__MATERIAL FOR THIS TASK__

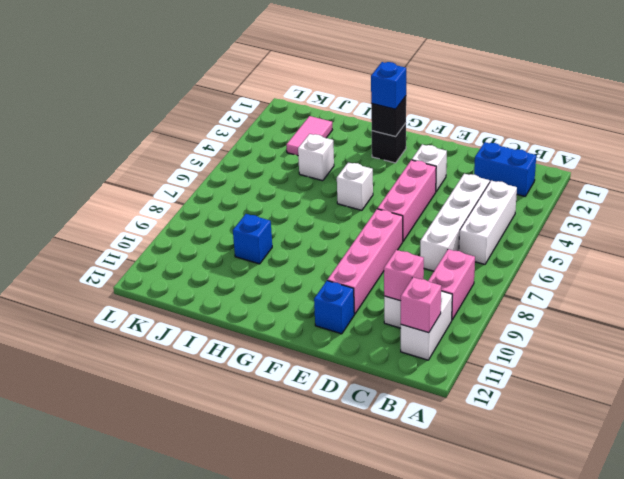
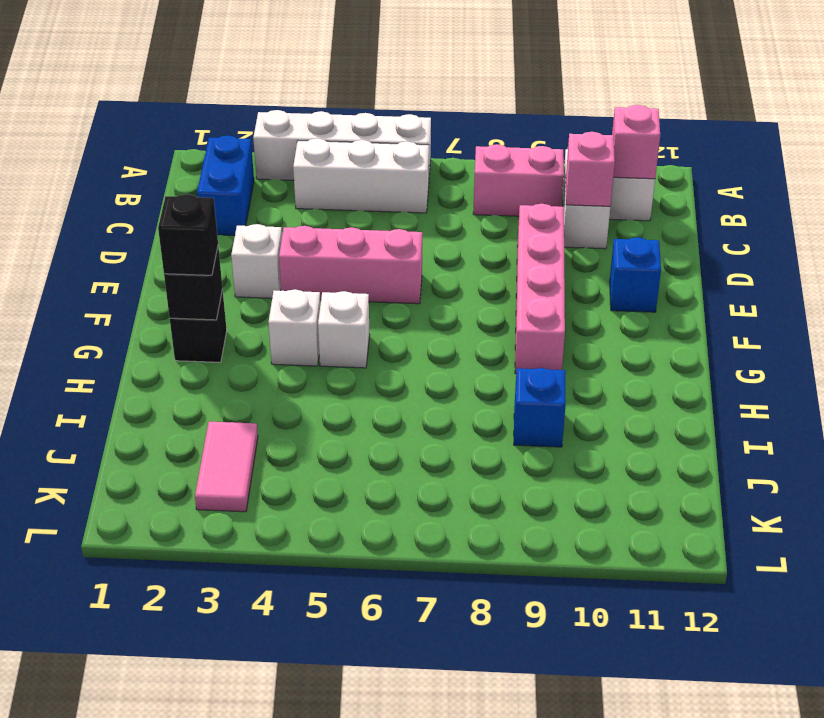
white brick C4:C7 level 1 -> white brick A3:A6 level 1
pink brick E7:E10 level 1 -> pink brick D9:G9 level 1
blue brick G2 level 3 -> black brick G2 level 3
white brick I4 level 1 -> white brick G4 level 1
pink tile J2:J3 level 1 -> pink tile J3:K3 level 1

__EXERCISE AIM__
Starting at the line that contains "blue brick G2", restate word for word every line through the last one in the records above. Return nothing else.

__TASK OUTPUT__
blue brick G2 level 3 -> black brick G2 level 3
white brick I4 level 1 -> white brick G4 level 1
pink tile J2:J3 level 1 -> pink tile J3:K3 level 1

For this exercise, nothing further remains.